Direction: Reproduce the data below verbatim, line for line and in the same order.

Supplied data:
------------------------

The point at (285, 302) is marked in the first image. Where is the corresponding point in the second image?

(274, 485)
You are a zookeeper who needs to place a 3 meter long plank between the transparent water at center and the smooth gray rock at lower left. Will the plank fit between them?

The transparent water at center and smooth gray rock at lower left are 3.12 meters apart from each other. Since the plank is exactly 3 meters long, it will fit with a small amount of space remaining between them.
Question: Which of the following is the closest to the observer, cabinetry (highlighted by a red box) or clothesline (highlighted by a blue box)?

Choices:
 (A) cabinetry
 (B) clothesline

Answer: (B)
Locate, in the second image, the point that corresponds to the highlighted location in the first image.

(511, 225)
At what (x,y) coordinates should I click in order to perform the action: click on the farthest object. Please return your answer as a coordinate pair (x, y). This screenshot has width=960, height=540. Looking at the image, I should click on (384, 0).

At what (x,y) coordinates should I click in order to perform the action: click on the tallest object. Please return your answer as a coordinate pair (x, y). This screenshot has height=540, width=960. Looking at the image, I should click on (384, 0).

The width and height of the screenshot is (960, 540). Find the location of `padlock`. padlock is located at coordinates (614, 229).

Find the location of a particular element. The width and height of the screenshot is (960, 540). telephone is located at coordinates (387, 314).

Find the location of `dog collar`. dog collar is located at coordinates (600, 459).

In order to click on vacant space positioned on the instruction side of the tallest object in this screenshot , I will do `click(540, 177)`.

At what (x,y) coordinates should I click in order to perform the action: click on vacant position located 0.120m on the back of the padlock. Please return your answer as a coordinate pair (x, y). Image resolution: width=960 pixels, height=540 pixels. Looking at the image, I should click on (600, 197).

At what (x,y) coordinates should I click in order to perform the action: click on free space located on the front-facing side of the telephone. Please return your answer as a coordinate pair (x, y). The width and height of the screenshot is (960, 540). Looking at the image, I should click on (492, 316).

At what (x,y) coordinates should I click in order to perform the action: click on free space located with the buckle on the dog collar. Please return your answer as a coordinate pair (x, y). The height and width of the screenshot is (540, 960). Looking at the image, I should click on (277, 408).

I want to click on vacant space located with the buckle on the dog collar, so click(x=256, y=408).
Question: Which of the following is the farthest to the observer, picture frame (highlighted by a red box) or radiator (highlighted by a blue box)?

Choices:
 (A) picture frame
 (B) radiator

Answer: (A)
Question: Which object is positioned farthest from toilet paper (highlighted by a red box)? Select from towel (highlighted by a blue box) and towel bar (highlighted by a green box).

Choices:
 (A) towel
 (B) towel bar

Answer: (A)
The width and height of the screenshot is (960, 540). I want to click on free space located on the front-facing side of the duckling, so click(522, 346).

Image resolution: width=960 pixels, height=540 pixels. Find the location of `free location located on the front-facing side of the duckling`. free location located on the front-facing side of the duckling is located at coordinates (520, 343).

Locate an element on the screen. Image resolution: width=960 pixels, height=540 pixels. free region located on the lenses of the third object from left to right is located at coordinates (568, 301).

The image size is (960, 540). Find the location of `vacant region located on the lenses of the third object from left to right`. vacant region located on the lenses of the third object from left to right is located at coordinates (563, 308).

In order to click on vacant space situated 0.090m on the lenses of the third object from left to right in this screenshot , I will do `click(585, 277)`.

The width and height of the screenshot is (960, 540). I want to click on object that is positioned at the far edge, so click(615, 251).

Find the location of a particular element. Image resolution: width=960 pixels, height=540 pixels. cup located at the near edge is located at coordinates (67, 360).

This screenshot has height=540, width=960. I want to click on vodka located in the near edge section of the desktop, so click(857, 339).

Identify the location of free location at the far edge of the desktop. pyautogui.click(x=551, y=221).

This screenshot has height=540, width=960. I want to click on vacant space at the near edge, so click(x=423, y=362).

------------------------

Output:
The point at (285, 302) is marked in the first image. Where is the corresponding point in the second image?

(274, 485)
You are a zookeeper who needs to place a 3 meter long plank between the transparent water at center and the smooth gray rock at lower left. Will the plank fit between them?

The transparent water at center and smooth gray rock at lower left are 3.12 meters apart from each other. Since the plank is exactly 3 meters long, it will fit with a small amount of space remaining between them.
Question: Which of the following is the closest to the observer, cabinetry (highlighted by a red box) or clothesline (highlighted by a blue box)?

Choices:
 (A) cabinetry
 (B) clothesline

Answer: (B)
Locate, in the second image, the point that corresponds to the highlighted location in the first image.

(511, 225)
At what (x,y) coordinates should I click in order to perform the action: click on the farthest object. Please return your answer as a coordinate pair (x, y). This screenshot has width=960, height=540. Looking at the image, I should click on (384, 0).

At what (x,y) coordinates should I click in order to perform the action: click on the tallest object. Please return your answer as a coordinate pair (x, y). This screenshot has height=540, width=960. Looking at the image, I should click on (384, 0).

The width and height of the screenshot is (960, 540). Find the location of `padlock`. padlock is located at coordinates (614, 229).

Find the location of a particular element. The width and height of the screenshot is (960, 540). telephone is located at coordinates (387, 314).

Find the location of `dog collar`. dog collar is located at coordinates (600, 459).

In order to click on vacant space positioned on the instruction side of the tallest object in this screenshot , I will do `click(540, 177)`.

At what (x,y) coordinates should I click in order to perform the action: click on vacant position located 0.120m on the back of the padlock. Please return your answer as a coordinate pair (x, y). Image resolution: width=960 pixels, height=540 pixels. Looking at the image, I should click on (600, 197).

At what (x,y) coordinates should I click in order to perform the action: click on free space located on the front-facing side of the telephone. Please return your answer as a coordinate pair (x, y). The width and height of the screenshot is (960, 540). Looking at the image, I should click on (492, 316).

At what (x,y) coordinates should I click in order to perform the action: click on free space located with the buckle on the dog collar. Please return your answer as a coordinate pair (x, y). The height and width of the screenshot is (540, 960). Looking at the image, I should click on (277, 408).

I want to click on vacant space located with the buckle on the dog collar, so click(x=256, y=408).
Question: Which of the following is the farthest to the observer, picture frame (highlighted by a red box) or radiator (highlighted by a blue box)?

Choices:
 (A) picture frame
 (B) radiator

Answer: (A)
Question: Which object is positioned farthest from toilet paper (highlighted by a red box)? Select from towel (highlighted by a blue box) and towel bar (highlighted by a green box).

Choices:
 (A) towel
 (B) towel bar

Answer: (A)
The width and height of the screenshot is (960, 540). I want to click on free space located on the front-facing side of the duckling, so click(522, 346).

Image resolution: width=960 pixels, height=540 pixels. Find the location of `free location located on the front-facing side of the duckling`. free location located on the front-facing side of the duckling is located at coordinates (520, 343).

Locate an element on the screen. Image resolution: width=960 pixels, height=540 pixels. free region located on the lenses of the third object from left to right is located at coordinates (568, 301).

The image size is (960, 540). Find the location of `vacant region located on the lenses of the third object from left to right`. vacant region located on the lenses of the third object from left to right is located at coordinates (563, 308).

In order to click on vacant space situated 0.090m on the lenses of the third object from left to right in this screenshot , I will do `click(585, 277)`.

The width and height of the screenshot is (960, 540). I want to click on object that is positioned at the far edge, so click(615, 251).

Find the location of a particular element. Image resolution: width=960 pixels, height=540 pixels. cup located at the near edge is located at coordinates (67, 360).

This screenshot has height=540, width=960. I want to click on vodka located in the near edge section of the desktop, so click(857, 339).

Identify the location of free location at the far edge of the desktop. pyautogui.click(x=551, y=221).

This screenshot has height=540, width=960. I want to click on vacant space at the near edge, so click(x=423, y=362).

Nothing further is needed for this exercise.